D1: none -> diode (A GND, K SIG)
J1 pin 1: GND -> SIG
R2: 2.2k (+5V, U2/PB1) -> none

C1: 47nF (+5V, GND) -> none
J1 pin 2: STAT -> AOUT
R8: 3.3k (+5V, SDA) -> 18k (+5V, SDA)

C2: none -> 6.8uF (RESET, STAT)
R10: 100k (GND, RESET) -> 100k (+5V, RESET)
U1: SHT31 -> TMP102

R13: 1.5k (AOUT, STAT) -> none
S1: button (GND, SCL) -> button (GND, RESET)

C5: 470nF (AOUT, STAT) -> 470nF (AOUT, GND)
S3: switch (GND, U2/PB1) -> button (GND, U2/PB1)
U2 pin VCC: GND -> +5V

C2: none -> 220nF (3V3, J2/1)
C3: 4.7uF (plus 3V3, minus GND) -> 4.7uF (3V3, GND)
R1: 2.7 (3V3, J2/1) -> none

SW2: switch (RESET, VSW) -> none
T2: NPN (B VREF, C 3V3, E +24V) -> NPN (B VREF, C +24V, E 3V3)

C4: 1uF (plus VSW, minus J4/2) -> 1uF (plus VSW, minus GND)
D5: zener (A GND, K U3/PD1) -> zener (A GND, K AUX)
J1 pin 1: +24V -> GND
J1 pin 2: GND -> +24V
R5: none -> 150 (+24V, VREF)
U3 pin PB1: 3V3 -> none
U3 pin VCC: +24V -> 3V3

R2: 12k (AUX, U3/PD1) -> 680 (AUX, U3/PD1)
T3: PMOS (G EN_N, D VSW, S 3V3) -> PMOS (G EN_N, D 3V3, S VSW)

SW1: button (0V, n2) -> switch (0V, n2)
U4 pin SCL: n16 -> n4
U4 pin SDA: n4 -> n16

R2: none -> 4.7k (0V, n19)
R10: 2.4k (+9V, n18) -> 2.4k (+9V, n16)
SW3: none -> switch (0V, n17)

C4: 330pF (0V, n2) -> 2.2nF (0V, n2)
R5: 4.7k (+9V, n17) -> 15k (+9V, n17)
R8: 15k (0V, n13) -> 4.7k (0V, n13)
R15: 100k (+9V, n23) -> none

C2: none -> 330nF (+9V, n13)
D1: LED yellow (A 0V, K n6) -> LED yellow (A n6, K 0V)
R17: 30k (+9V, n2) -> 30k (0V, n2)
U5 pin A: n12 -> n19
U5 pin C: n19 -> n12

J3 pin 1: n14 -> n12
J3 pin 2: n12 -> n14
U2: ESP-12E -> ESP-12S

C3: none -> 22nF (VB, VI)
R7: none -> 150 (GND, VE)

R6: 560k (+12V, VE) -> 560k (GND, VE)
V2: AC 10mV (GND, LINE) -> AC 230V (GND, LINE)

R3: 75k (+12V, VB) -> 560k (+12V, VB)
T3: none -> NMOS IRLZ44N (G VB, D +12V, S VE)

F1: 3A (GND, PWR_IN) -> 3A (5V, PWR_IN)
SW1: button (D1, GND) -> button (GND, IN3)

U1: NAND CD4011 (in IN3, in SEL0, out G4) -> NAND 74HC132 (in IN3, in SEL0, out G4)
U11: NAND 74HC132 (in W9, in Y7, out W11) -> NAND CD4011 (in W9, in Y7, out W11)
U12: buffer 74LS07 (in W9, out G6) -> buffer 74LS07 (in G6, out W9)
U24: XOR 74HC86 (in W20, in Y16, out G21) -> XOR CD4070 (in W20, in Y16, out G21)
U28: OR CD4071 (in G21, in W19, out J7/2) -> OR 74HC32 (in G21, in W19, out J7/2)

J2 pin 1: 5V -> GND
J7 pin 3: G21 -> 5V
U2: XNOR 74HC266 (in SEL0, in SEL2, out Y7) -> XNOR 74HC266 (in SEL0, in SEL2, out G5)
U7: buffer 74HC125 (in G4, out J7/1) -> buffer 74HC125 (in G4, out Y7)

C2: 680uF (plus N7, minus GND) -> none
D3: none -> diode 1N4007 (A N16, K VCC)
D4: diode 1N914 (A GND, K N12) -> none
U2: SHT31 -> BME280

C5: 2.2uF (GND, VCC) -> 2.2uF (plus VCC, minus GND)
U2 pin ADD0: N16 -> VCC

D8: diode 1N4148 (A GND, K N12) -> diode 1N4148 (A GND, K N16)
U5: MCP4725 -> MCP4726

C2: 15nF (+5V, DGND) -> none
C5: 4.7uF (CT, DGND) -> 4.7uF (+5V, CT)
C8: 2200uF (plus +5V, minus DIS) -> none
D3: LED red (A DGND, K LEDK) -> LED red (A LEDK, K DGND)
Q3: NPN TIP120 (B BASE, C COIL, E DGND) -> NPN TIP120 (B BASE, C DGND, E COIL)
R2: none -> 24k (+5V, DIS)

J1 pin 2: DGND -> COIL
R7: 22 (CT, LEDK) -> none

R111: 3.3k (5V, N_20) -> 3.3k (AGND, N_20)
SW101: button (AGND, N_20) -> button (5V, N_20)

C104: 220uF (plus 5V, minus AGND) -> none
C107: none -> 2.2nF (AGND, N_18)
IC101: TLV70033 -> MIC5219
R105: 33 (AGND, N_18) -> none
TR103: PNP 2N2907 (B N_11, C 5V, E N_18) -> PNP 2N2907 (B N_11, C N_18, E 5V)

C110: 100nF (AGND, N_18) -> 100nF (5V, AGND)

--------------------------------------------------

[WORK TO BE COMPLETED]:
Word for word, write out every record in the listing.

[ANSWER SECTION]:
D1: none -> diode (A GND, K SIG)
J1 pin 1: GND -> SIG
R2: 2.2k (+5V, U2/PB1) -> none

C1: 47nF (+5V, GND) -> none
J1 pin 2: STAT -> AOUT
R8: 3.3k (+5V, SDA) -> 18k (+5V, SDA)

C2: none -> 6.8uF (RESET, STAT)
R10: 100k (GND, RESET) -> 100k (+5V, RESET)
U1: SHT31 -> TMP102

R13: 1.5k (AOUT, STAT) -> none
S1: button (GND, SCL) -> button (GND, RESET)

C5: 470nF (AOUT, STAT) -> 470nF (AOUT, GND)
S3: switch (GND, U2/PB1) -> button (GND, U2/PB1)
U2 pin VCC: GND -> +5V

C2: none -> 220nF (3V3, J2/1)
C3: 4.7uF (plus 3V3, minus GND) -> 4.7uF (3V3, GND)
R1: 2.7 (3V3, J2/1) -> none

SW2: switch (RESET, VSW) -> none
T2: NPN (B VREF, C 3V3, E +24V) -> NPN (B VREF, C +24V, E 3V3)

C4: 1uF (plus VSW, minus J4/2) -> 1uF (plus VSW, minus GND)
D5: zener (A GND, K U3/PD1) -> zener (A GND, K AUX)
J1 pin 1: +24V -> GND
J1 pin 2: GND -> +24V
R5: none -> 150 (+24V, VREF)
U3 pin PB1: 3V3 -> none
U3 pin VCC: +24V -> 3V3

R2: 12k (AUX, U3/PD1) -> 680 (AUX, U3/PD1)
T3: PMOS (G EN_N, D VSW, S 3V3) -> PMOS (G EN_N, D 3V3, S VSW)

SW1: button (0V, n2) -> switch (0V, n2)
U4 pin SCL: n16 -> n4
U4 pin SDA: n4 -> n16

R2: none -> 4.7k (0V, n19)
R10: 2.4k (+9V, n18) -> 2.4k (+9V, n16)
SW3: none -> switch (0V, n17)

C4: 330pF (0V, n2) -> 2.2nF (0V, n2)
R5: 4.7k (+9V, n17) -> 15k (+9V, n17)
R8: 15k (0V, n13) -> 4.7k (0V, n13)
R15: 100k (+9V, n23) -> none

C2: none -> 330nF (+9V, n13)
D1: LED yellow (A 0V, K n6) -> LED yellow (A n6, K 0V)
R17: 30k (+9V, n2) -> 30k (0V, n2)
U5 pin A: n12 -> n19
U5 pin C: n19 -> n12

J3 pin 1: n14 -> n12
J3 pin 2: n12 -> n14
U2: ESP-12E -> ESP-12S

C3: none -> 22nF (VB, VI)
R7: none -> 150 (GND, VE)

R6: 560k (+12V, VE) -> 560k (GND, VE)
V2: AC 10mV (GND, LINE) -> AC 230V (GND, LINE)

R3: 75k (+12V, VB) -> 560k (+12V, VB)
T3: none -> NMOS IRLZ44N (G VB, D +12V, S VE)

F1: 3A (GND, PWR_IN) -> 3A (5V, PWR_IN)
SW1: button (D1, GND) -> button (GND, IN3)

U1: NAND CD4011 (in IN3, in SEL0, out G4) -> NAND 74HC132 (in IN3, in SEL0, out G4)
U11: NAND 74HC132 (in W9, in Y7, out W11) -> NAND CD4011 (in W9, in Y7, out W11)
U12: buffer 74LS07 (in W9, out G6) -> buffer 74LS07 (in G6, out W9)
U24: XOR 74HC86 (in W20, in Y16, out G21) -> XOR CD4070 (in W20, in Y16, out G21)
U28: OR CD4071 (in G21, in W19, out J7/2) -> OR 74HC32 (in G21, in W19, out J7/2)

J2 pin 1: 5V -> GND
J7 pin 3: G21 -> 5V
U2: XNOR 74HC266 (in SEL0, in SEL2, out Y7) -> XNOR 74HC266 (in SEL0, in SEL2, out G5)
U7: buffer 74HC125 (in G4, out J7/1) -> buffer 74HC125 (in G4, out Y7)

C2: 680uF (plus N7, minus GND) -> none
D3: none -> diode 1N4007 (A N16, K VCC)
D4: diode 1N914 (A GND, K N12) -> none
U2: SHT31 -> BME280

C5: 2.2uF (GND, VCC) -> 2.2uF (plus VCC, minus GND)
U2 pin ADD0: N16 -> VCC

D8: diode 1N4148 (A GND, K N12) -> diode 1N4148 (A GND, K N16)
U5: MCP4725 -> MCP4726

C2: 15nF (+5V, DGND) -> none
C5: 4.7uF (CT, DGND) -> 4.7uF (+5V, CT)
C8: 2200uF (plus +5V, minus DIS) -> none
D3: LED red (A DGND, K LEDK) -> LED red (A LEDK, K DGND)
Q3: NPN TIP120 (B BASE, C COIL, E DGND) -> NPN TIP120 (B BASE, C DGND, E COIL)
R2: none -> 24k (+5V, DIS)

J1 pin 2: DGND -> COIL
R7: 22 (CT, LEDK) -> none

R111: 3.3k (5V, N_20) -> 3.3k (AGND, N_20)
SW101: button (AGND, N_20) -> button (5V, N_20)

C104: 220uF (plus 5V, minus AGND) -> none
C107: none -> 2.2nF (AGND, N_18)
IC101: TLV70033 -> MIC5219
R105: 33 (AGND, N_18) -> none
TR103: PNP 2N2907 (B N_11, C 5V, E N_18) -> PNP 2N2907 (B N_11, C N_18, E 5V)

C110: 100nF (AGND, N_18) -> 100nF (5V, AGND)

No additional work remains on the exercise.